TASK DESCRIPTION :: Every line of the records below that holds the word "wallet" should be copied out.

(PROVIDED INFORMATION begins)

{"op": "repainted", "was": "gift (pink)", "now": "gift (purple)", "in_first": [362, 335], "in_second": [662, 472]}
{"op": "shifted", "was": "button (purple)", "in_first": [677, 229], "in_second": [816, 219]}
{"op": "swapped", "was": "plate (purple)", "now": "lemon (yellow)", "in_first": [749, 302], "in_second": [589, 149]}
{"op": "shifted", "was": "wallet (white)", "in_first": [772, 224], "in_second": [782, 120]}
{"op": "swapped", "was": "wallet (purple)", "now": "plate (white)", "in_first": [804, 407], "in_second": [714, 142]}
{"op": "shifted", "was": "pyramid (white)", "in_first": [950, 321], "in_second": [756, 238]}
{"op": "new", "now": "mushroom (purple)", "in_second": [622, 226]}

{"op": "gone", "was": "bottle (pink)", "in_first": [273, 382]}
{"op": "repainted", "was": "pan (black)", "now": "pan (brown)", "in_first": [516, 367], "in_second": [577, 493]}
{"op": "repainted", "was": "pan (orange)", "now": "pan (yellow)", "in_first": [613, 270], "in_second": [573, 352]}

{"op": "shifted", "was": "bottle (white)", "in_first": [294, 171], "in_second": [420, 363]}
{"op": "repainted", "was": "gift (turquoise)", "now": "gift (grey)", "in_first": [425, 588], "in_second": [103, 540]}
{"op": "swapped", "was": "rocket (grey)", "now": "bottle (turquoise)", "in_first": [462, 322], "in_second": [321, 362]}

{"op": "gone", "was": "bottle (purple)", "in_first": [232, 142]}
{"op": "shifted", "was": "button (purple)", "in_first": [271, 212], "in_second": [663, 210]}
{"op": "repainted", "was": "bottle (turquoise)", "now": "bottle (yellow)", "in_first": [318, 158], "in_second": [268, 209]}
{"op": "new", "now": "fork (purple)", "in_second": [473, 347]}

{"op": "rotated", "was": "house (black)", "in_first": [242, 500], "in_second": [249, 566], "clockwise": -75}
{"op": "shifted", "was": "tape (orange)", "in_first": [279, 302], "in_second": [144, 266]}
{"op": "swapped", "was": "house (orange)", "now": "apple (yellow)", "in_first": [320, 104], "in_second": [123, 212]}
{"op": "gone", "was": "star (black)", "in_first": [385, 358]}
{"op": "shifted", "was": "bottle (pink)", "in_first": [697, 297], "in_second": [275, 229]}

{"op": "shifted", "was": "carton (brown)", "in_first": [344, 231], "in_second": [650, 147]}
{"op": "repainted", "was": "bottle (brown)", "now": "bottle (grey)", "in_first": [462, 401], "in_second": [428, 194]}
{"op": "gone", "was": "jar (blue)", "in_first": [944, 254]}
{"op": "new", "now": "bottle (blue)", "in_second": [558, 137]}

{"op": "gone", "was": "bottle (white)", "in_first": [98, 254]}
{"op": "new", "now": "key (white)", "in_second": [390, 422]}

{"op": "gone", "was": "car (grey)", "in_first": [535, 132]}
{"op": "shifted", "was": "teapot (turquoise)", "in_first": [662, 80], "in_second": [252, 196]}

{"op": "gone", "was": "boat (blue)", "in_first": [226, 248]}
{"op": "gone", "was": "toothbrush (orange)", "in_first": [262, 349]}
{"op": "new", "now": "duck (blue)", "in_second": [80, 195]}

(PROVIDED INFORMATION ends)

EXPECTED ANSWER ::
{"op": "shifted", "was": "wallet (white)", "in_first": [772, 224], "in_second": [782, 120]}
{"op": "swapped", "was": "wallet (purple)", "now": "plate (white)", "in_first": [804, 407], "in_second": [714, 142]}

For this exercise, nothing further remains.